--- Exercise data ---
==========
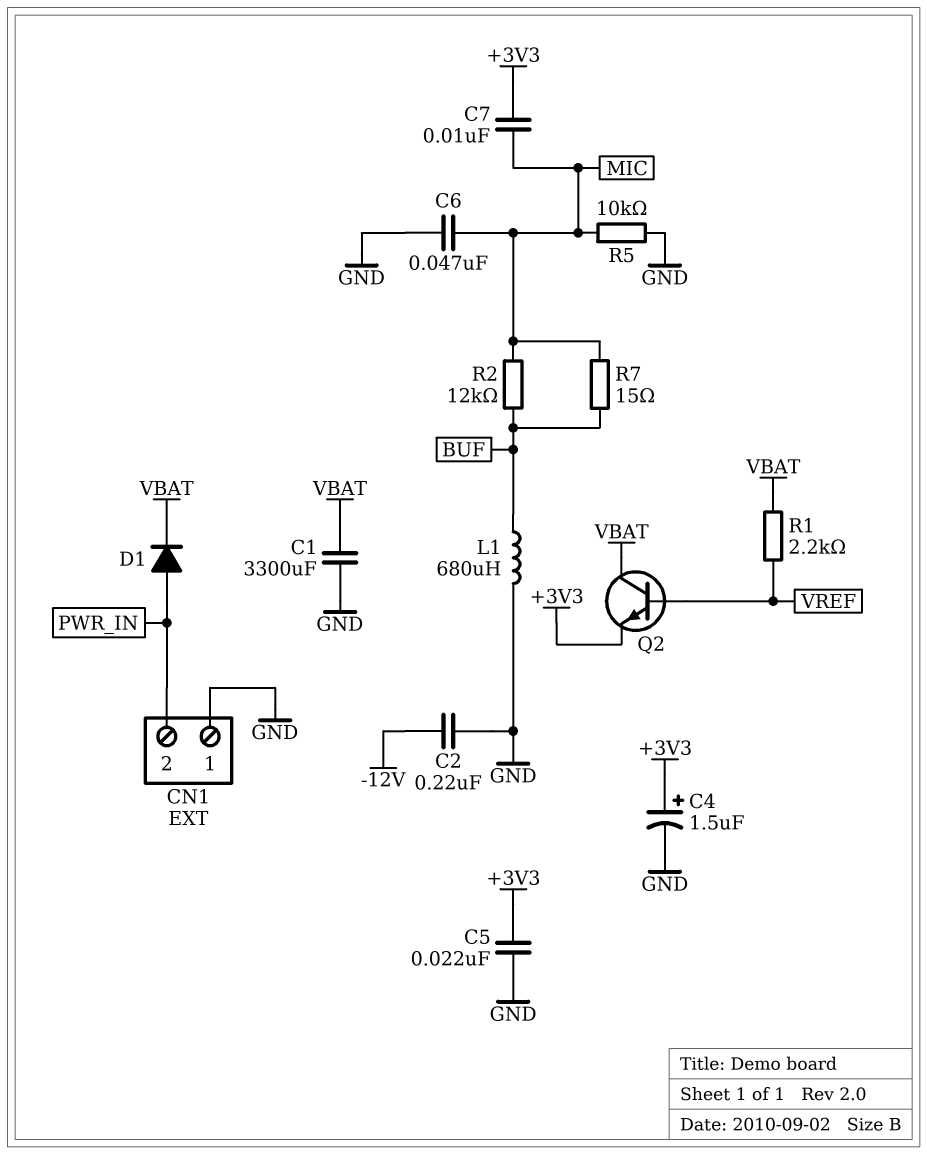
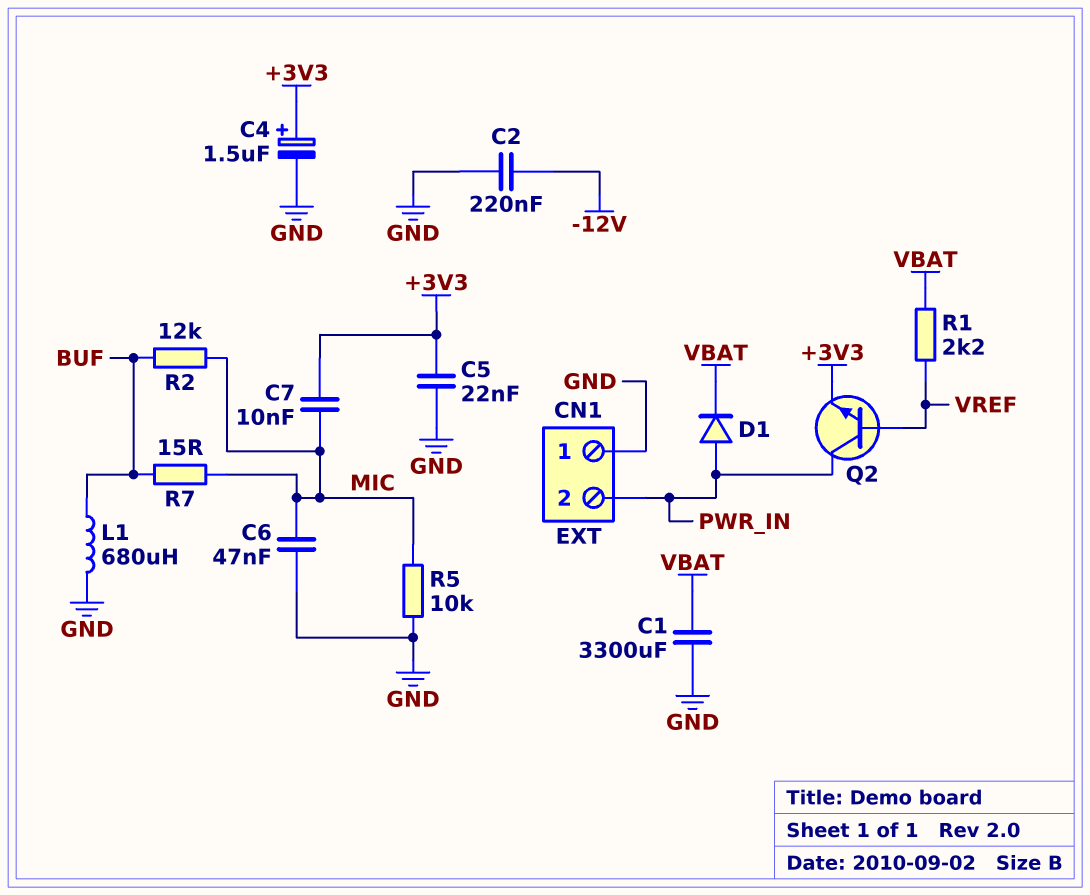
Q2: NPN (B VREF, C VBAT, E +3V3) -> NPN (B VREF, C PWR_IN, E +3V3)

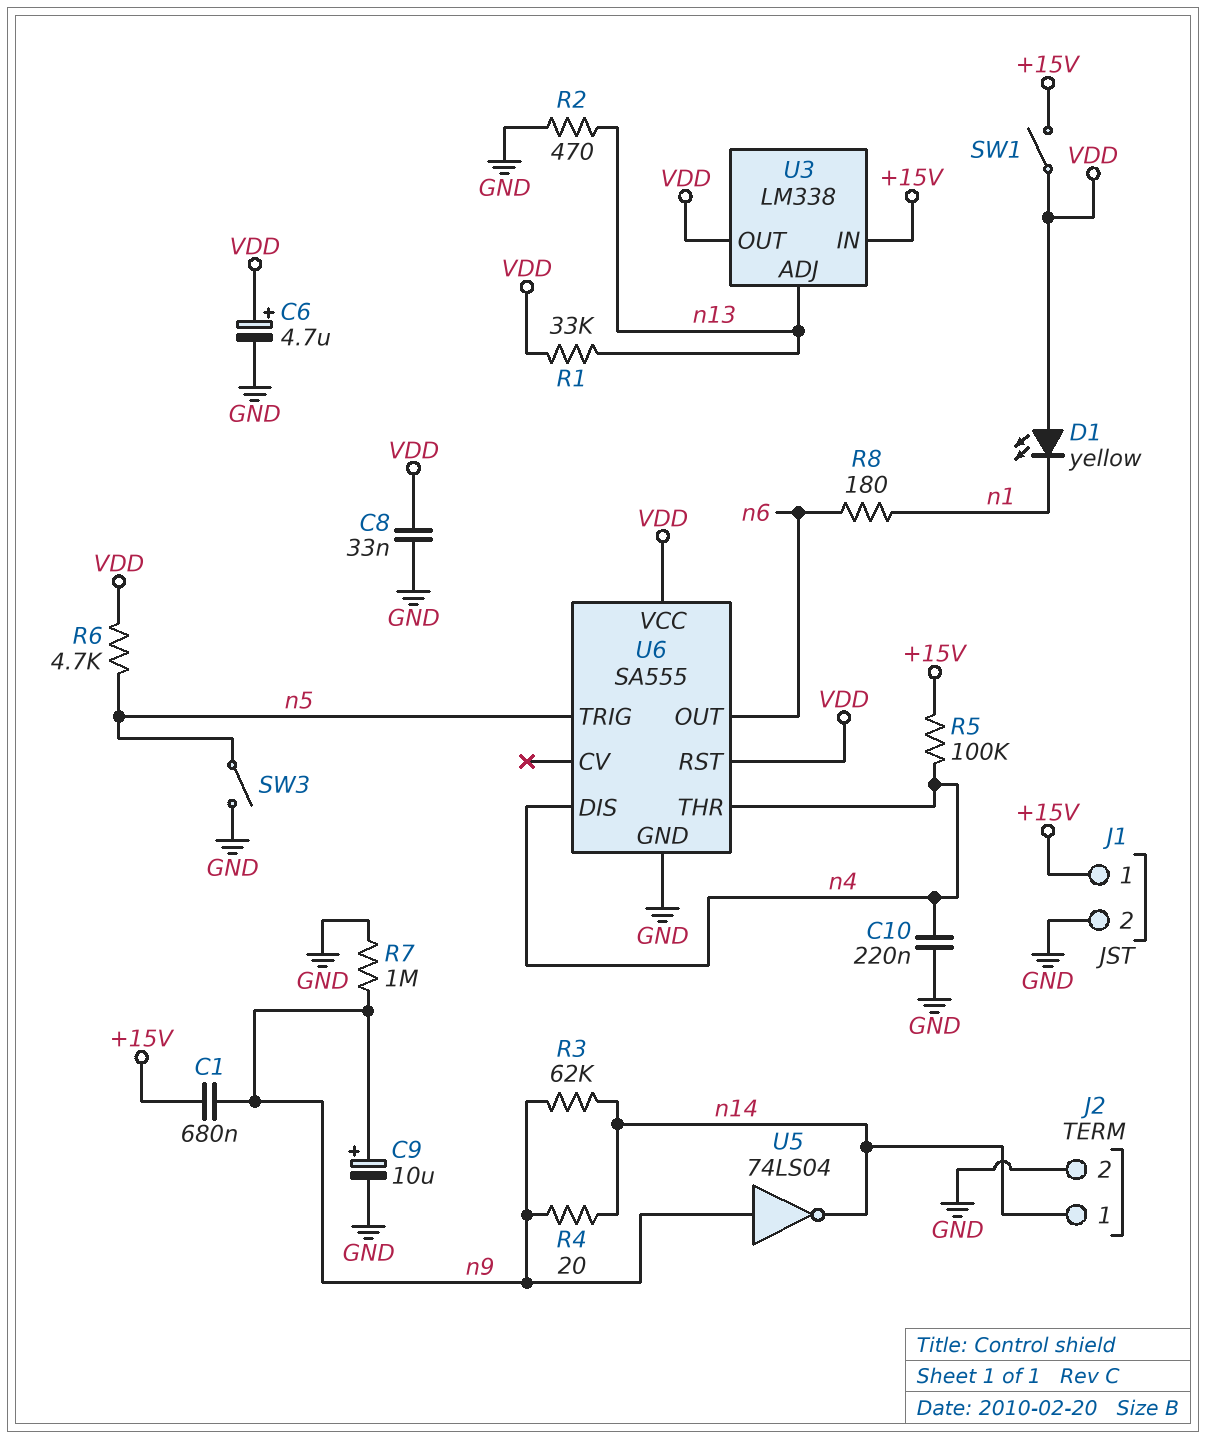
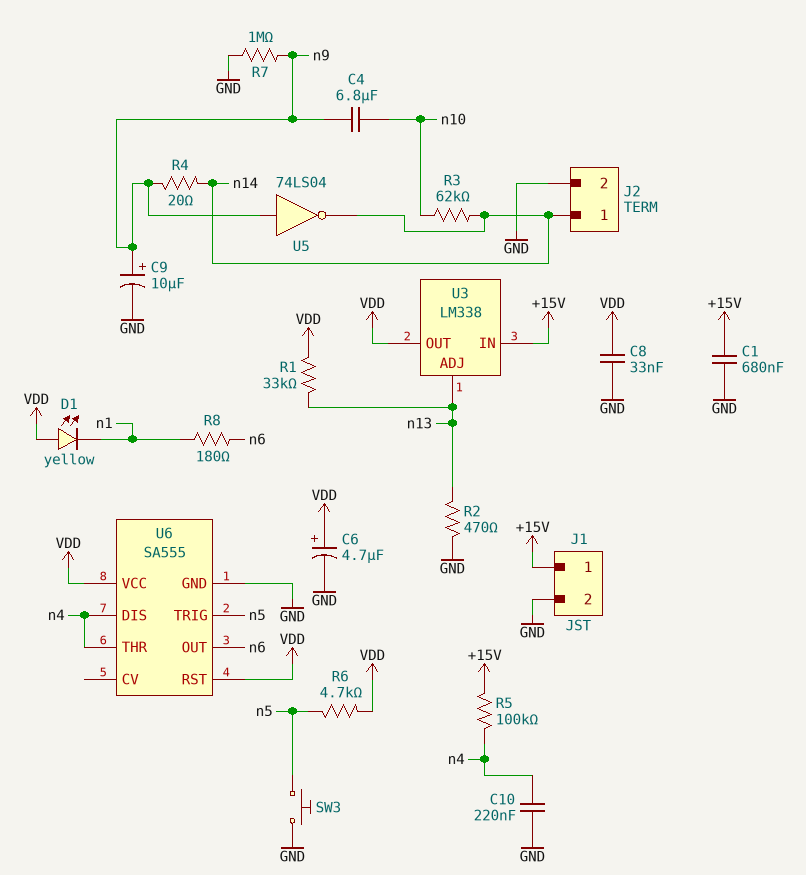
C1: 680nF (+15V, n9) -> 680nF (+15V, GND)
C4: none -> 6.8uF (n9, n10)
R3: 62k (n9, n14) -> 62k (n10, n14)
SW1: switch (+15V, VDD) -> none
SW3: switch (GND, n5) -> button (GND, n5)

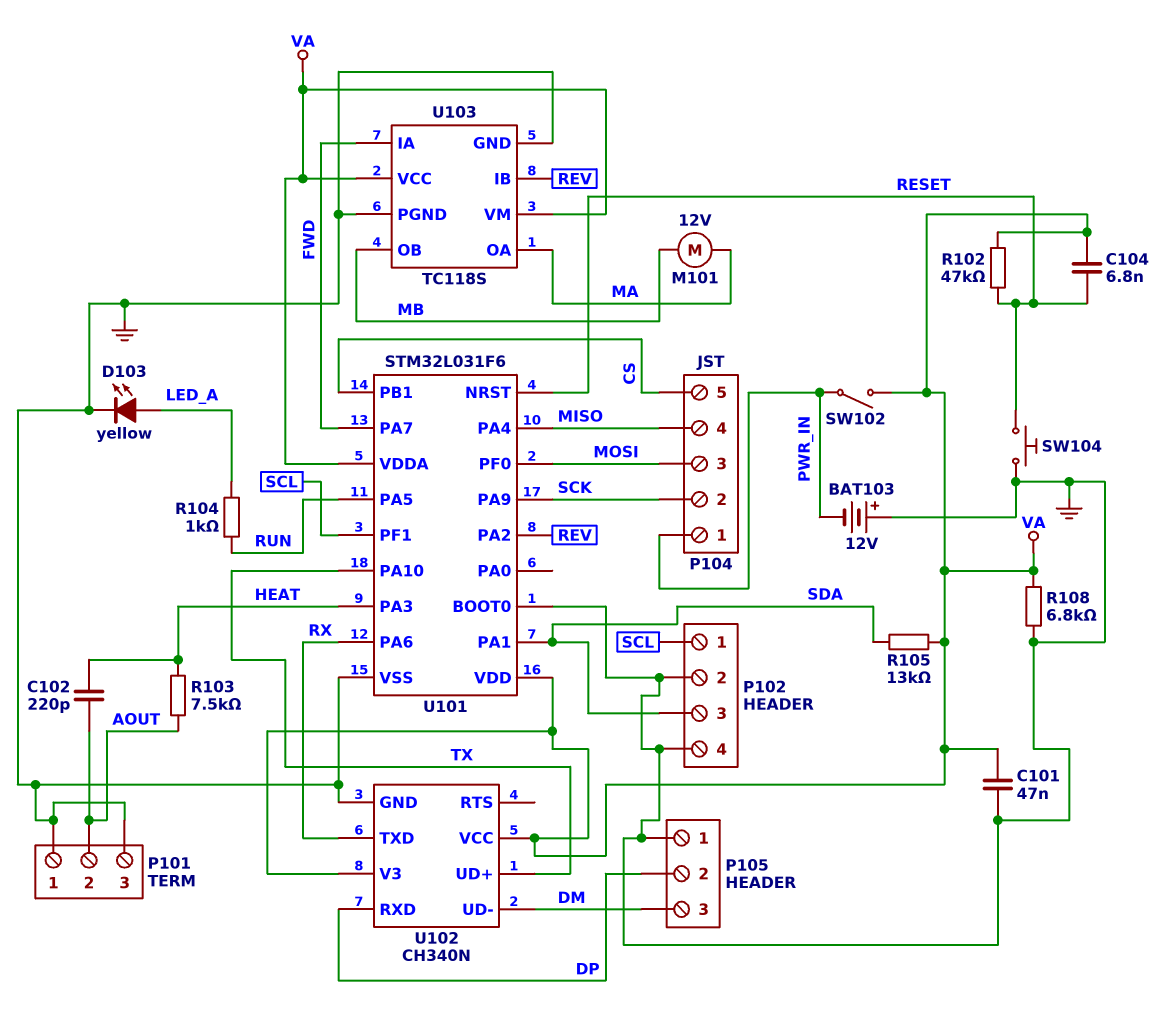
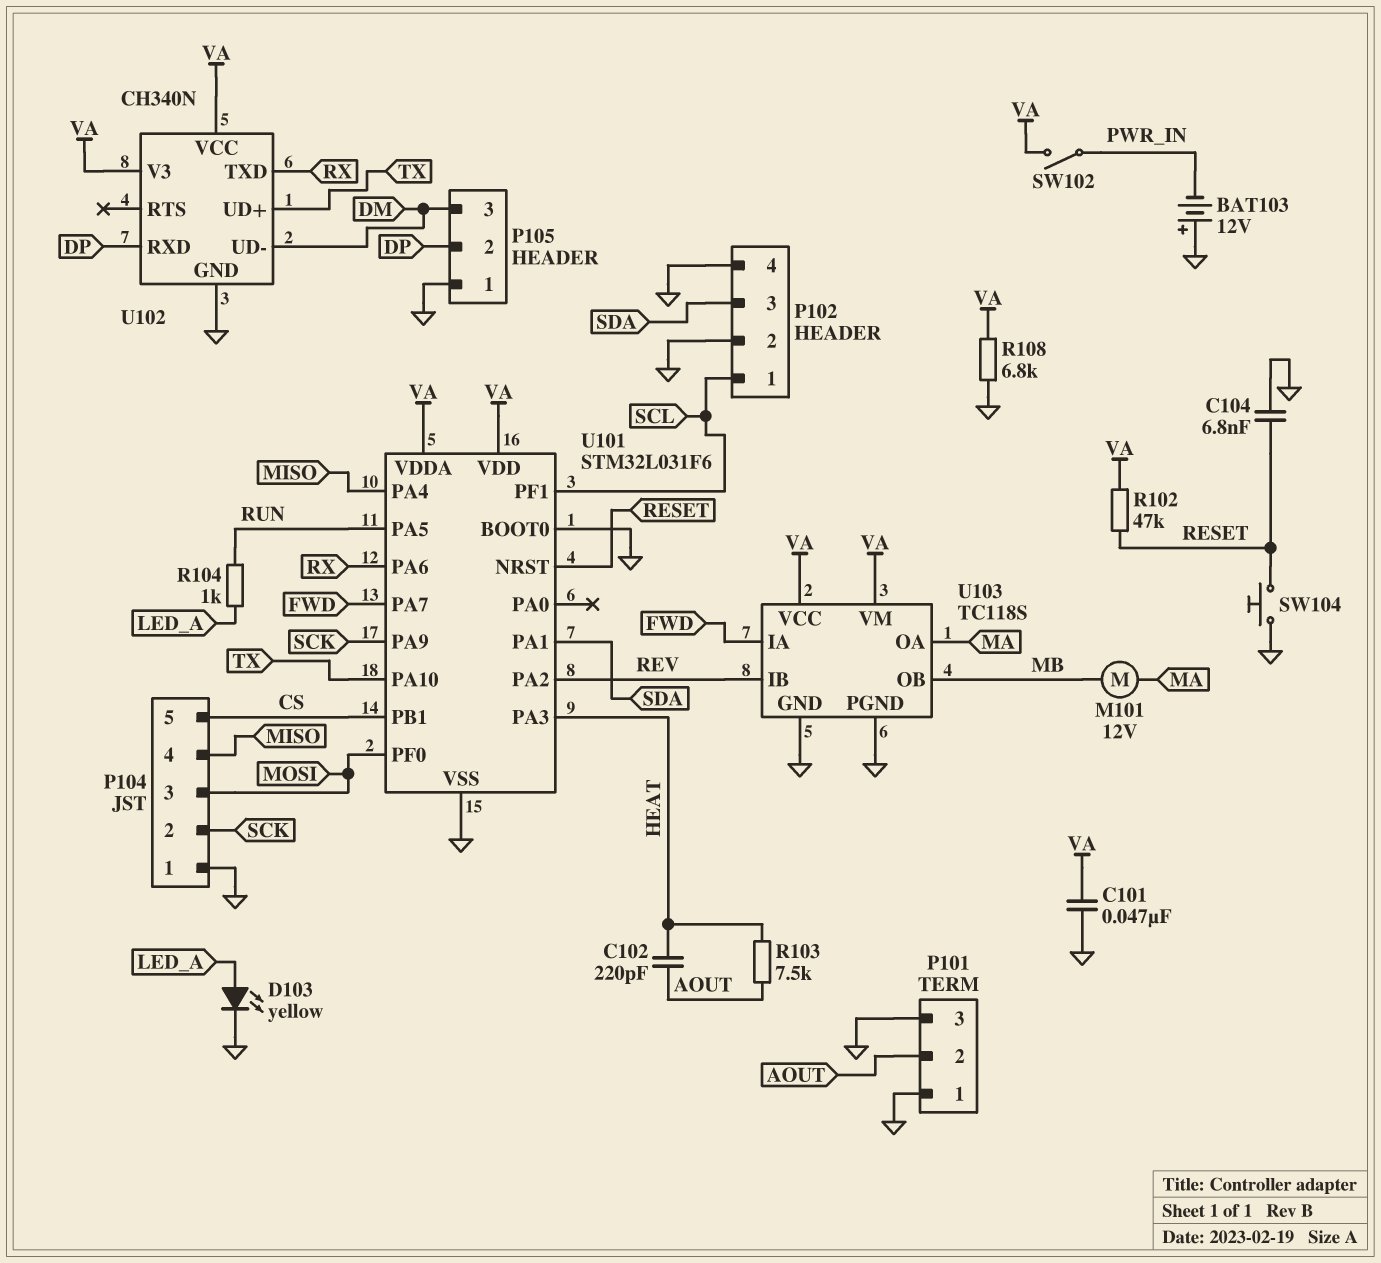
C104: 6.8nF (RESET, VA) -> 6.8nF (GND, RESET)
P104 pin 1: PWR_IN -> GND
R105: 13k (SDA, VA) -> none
==========
--- Task directions ---
Exact repetition of all entries is required. The pictures should not appear.

--- Your solution ---
Q2: NPN (B VREF, C VBAT, E +3V3) -> NPN (B VREF, C PWR_IN, E +3V3)

C1: 680nF (+15V, n9) -> 680nF (+15V, GND)
C4: none -> 6.8uF (n9, n10)
R3: 62k (n9, n14) -> 62k (n10, n14)
SW1: switch (+15V, VDD) -> none
SW3: switch (GND, n5) -> button (GND, n5)

C104: 6.8nF (RESET, VA) -> 6.8nF (GND, RESET)
P104 pin 1: PWR_IN -> GND
R105: 13k (SDA, VA) -> none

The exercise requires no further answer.